* **DIRECTIONS FOR THIS TASK**:
Please print exactly the line containing "IC1 pin GND: GND -> VCC" and every line after it to the end of the records below, and nothing more.

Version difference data
====

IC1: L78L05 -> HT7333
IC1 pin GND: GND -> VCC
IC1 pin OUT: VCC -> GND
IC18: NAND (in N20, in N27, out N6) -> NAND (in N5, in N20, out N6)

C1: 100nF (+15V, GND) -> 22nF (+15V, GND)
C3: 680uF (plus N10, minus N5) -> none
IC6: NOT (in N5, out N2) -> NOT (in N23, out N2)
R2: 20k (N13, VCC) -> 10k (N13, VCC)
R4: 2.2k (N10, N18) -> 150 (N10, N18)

====

* **RESPONSE BOX**:
IC1 pin GND: GND -> VCC
IC1 pin OUT: VCC -> GND
IC18: NAND (in N20, in N27, out N6) -> NAND (in N5, in N20, out N6)

C1: 100nF (+15V, GND) -> 22nF (+15V, GND)
C3: 680uF (plus N10, minus N5) -> none
IC6: NOT (in N5, out N2) -> NOT (in N23, out N2)
R2: 20k (N13, VCC) -> 10k (N13, VCC)
R4: 2.2k (N10, N18) -> 150 (N10, N18)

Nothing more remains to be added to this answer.